● What to work on
Go through the data below and copy each line where the word "gray" occurs.

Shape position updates

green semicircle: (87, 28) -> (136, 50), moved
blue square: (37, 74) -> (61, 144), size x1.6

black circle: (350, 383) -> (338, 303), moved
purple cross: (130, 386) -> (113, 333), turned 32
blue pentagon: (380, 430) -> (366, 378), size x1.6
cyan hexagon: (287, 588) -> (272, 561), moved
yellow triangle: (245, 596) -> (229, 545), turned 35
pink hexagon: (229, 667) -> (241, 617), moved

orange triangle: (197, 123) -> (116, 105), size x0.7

---

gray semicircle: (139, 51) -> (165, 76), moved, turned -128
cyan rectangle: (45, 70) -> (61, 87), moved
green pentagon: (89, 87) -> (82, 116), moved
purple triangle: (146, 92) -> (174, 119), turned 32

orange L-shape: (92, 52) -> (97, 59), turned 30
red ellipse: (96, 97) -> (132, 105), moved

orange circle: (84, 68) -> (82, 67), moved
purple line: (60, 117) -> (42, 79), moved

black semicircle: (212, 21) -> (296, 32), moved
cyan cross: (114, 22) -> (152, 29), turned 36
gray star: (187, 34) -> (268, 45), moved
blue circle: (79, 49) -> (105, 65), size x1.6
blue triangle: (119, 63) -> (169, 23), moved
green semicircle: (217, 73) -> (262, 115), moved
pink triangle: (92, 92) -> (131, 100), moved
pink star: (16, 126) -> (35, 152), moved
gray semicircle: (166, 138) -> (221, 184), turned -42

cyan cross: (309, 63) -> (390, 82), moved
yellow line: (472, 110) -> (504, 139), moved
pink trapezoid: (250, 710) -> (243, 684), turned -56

● Solution for this exercise
gray semicircle: (139, 51) -> (165, 76), moved, turned -128
gray star: (187, 34) -> (268, 45), moved
gray semicircle: (166, 138) -> (221, 184), turned -42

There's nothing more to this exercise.